▶ WHAT YOU SHOULD DO: Reproduce, exactly and in full, the records that follow, minus any pictures.

▶ SOURCE RECORDS:

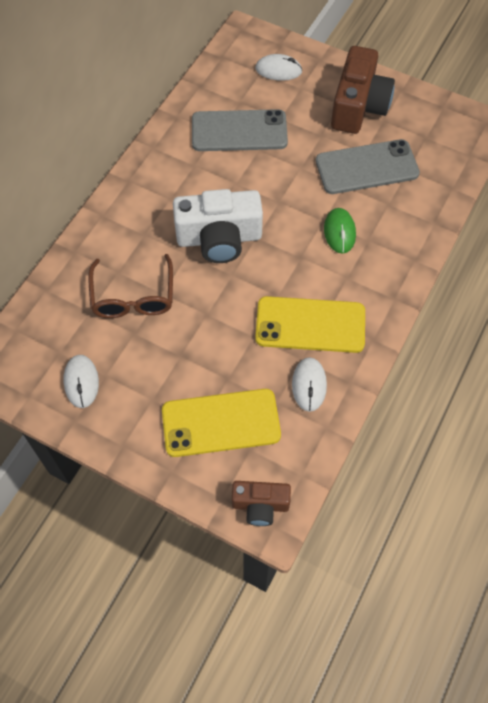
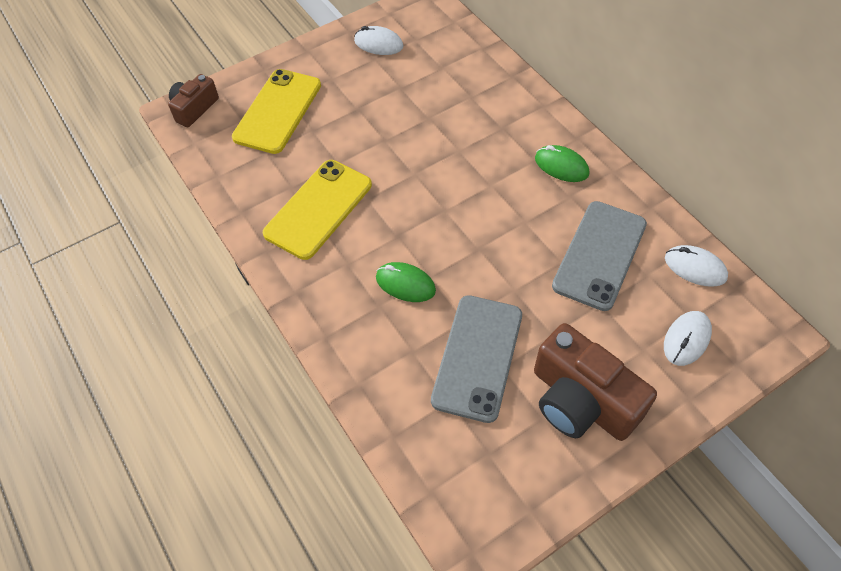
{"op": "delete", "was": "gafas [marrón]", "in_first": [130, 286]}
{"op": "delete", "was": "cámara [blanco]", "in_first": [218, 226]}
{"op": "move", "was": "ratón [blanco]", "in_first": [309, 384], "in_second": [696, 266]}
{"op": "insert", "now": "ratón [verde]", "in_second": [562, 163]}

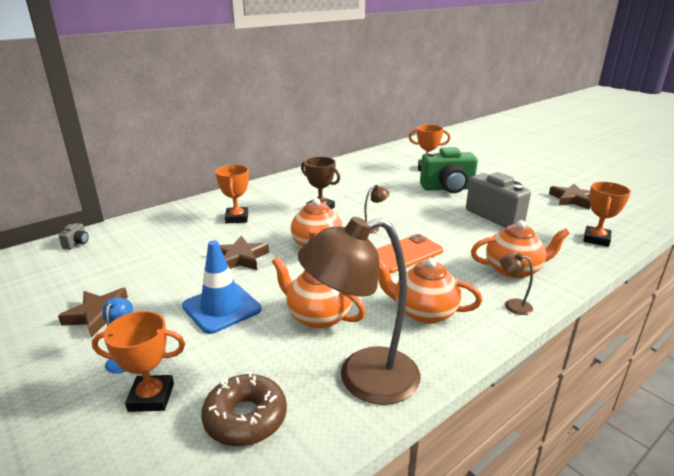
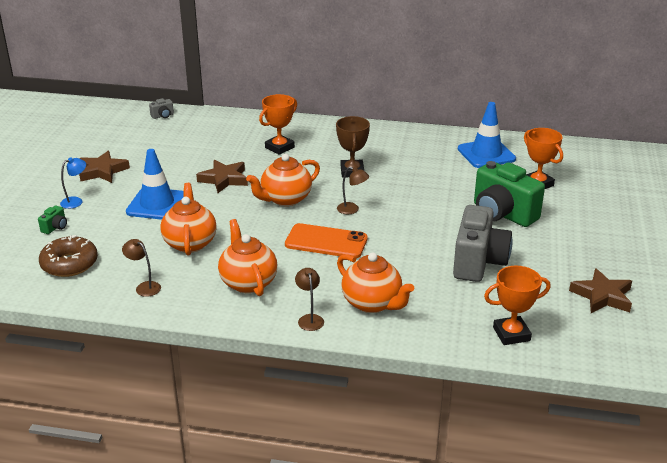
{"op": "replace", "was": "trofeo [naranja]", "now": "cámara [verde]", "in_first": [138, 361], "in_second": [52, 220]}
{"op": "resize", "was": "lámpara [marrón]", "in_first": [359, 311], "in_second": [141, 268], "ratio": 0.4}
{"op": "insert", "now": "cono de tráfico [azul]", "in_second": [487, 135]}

▶ EXERCISE RESULT:
{"op": "delete", "was": "gafas [marrón]", "in_first": [130, 286]}
{"op": "delete", "was": "cámara [blanco]", "in_first": [218, 226]}
{"op": "move", "was": "ratón [blanco]", "in_first": [309, 384], "in_second": [696, 266]}
{"op": "insert", "now": "ratón [verde]", "in_second": [562, 163]}

{"op": "replace", "was": "trofeo [naranja]", "now": "cámara [verde]", "in_first": [138, 361], "in_second": [52, 220]}
{"op": "resize", "was": "lámpara [marrón]", "in_first": [359, 311], "in_second": [141, 268], "ratio": 0.4}
{"op": "insert", "now": "cono de tráfico [azul]", "in_second": [487, 135]}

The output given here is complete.